◆ ASSIGNMENT ◆
Extract each line of the records below that contains the word "yellow".

(Data records)
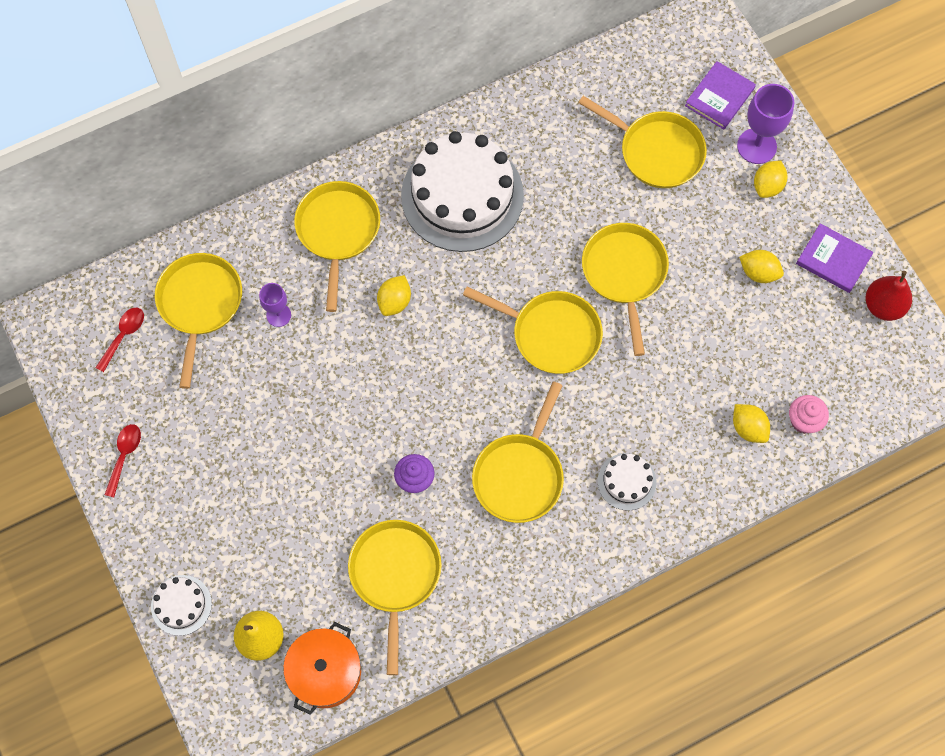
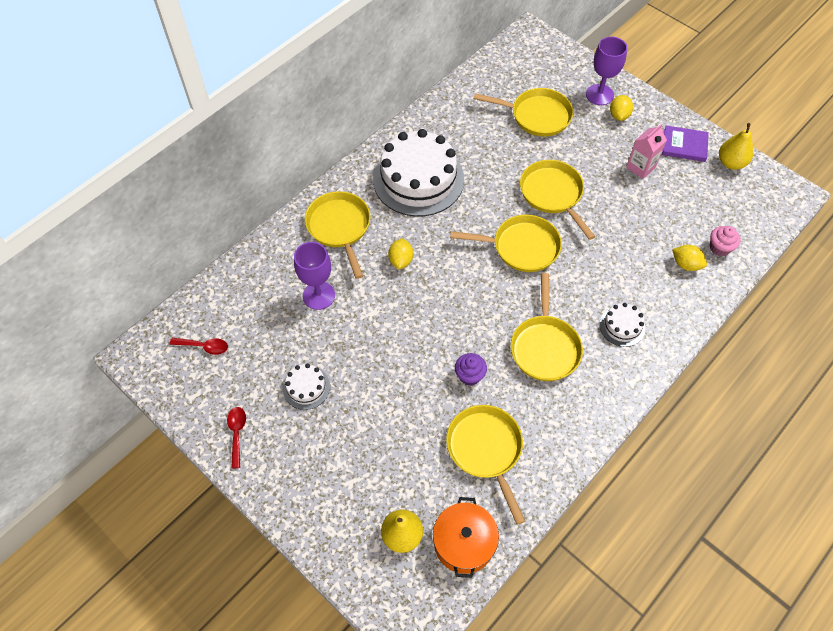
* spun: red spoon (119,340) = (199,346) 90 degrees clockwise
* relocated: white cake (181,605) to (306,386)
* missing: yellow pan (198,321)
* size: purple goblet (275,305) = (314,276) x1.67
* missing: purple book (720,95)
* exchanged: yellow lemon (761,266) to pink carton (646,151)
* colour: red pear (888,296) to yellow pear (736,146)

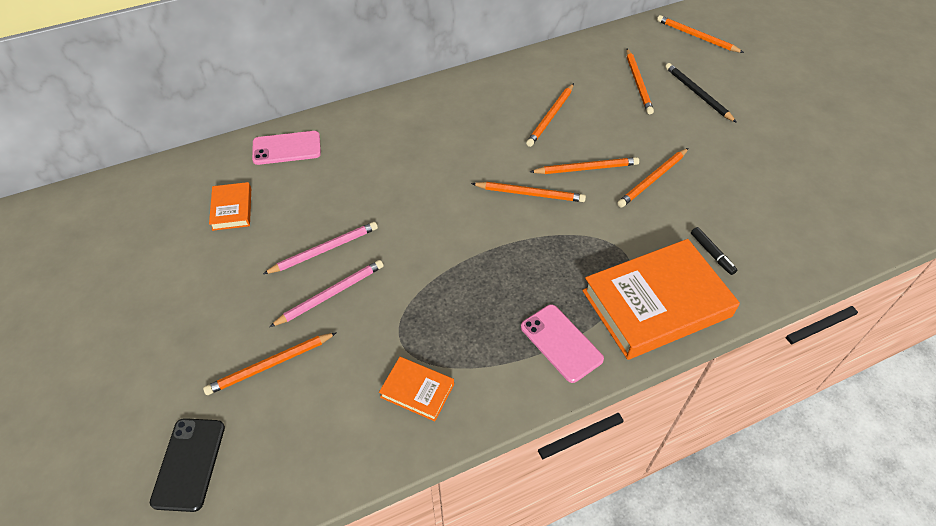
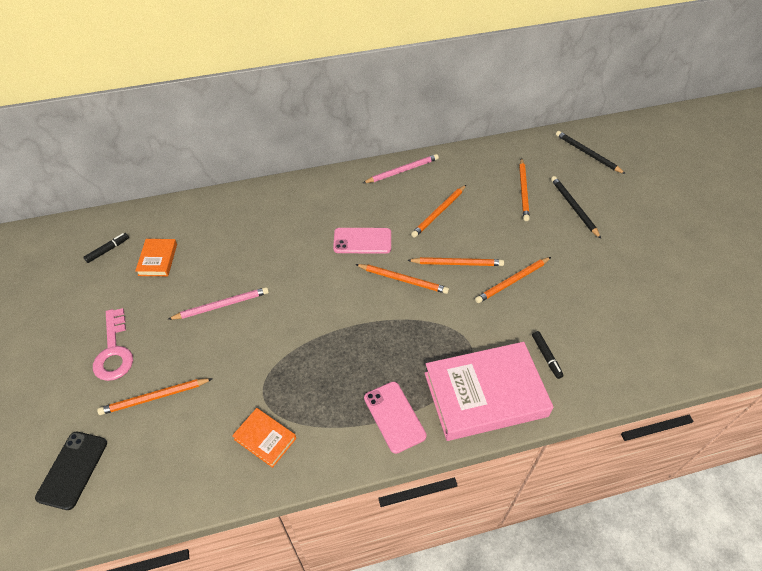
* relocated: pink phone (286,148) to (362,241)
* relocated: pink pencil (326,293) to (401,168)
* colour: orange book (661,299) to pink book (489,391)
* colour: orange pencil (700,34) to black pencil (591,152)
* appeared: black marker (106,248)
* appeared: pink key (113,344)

◆ REPLY ◆
* missing: yellow pan (198,321)
* exchanged: yellow lemon (761,266) to pink carton (646,151)
* colour: red pear (888,296) to yellow pear (736,146)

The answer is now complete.